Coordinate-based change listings
=== Begin Enclosure ===

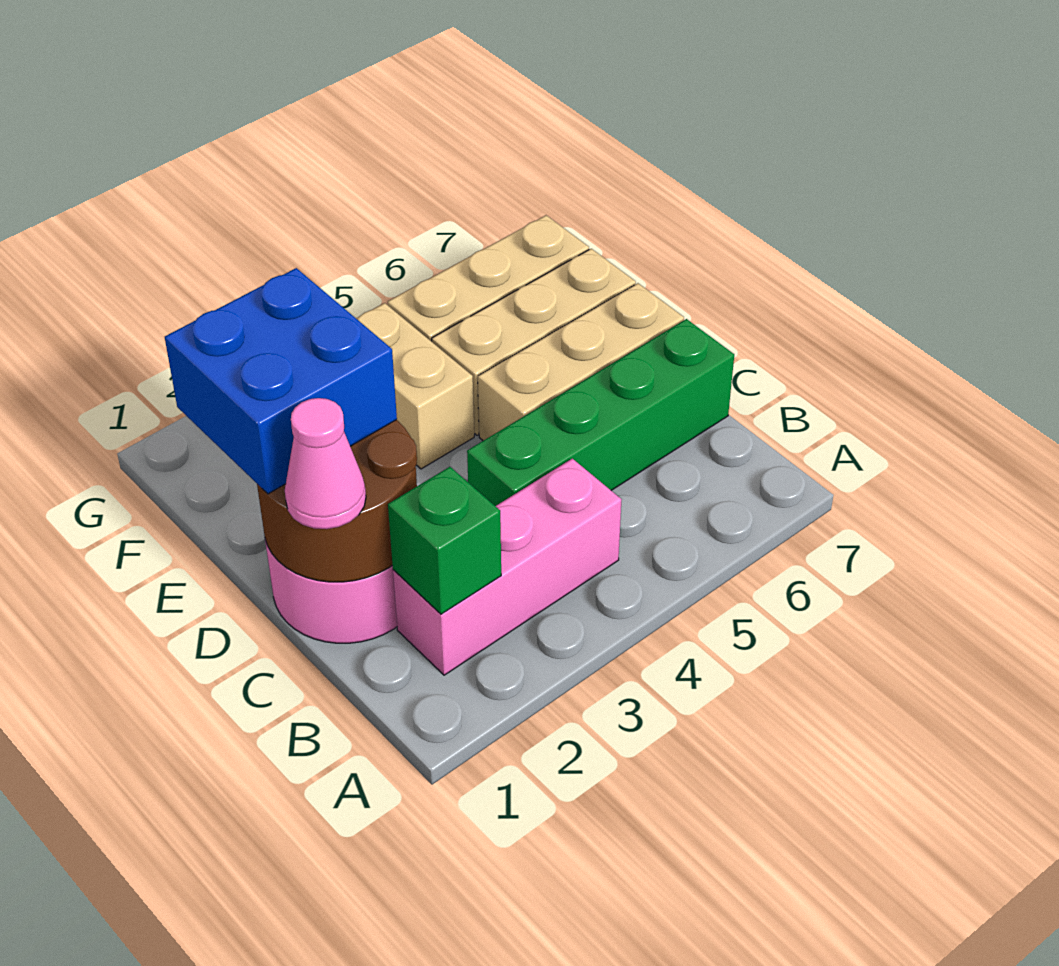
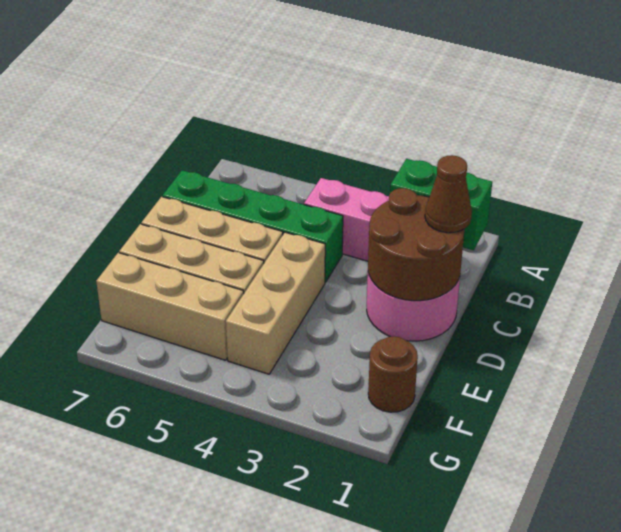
green brick B2 level 2 -> green brick B1:B2 level 2
pink cone C1 level 3 -> brown cone C1 level 3
blue brick D1:E2 level 3 -> none
tan brick E4:F4 level 1 -> tan brick D4:F4 level 1
none -> brown round brick F1 level 1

=== End Enclosure ===

Your answer must be the line with "pink cone C1 level 3 -> brown cone C1 level 3" and all lines after it through the final line of the entries, copied exactly and with nothing added.

pink cone C1 level 3 -> brown cone C1 level 3
blue brick D1:E2 level 3 -> none
tan brick E4:F4 level 1 -> tan brick D4:F4 level 1
none -> brown round brick F1 level 1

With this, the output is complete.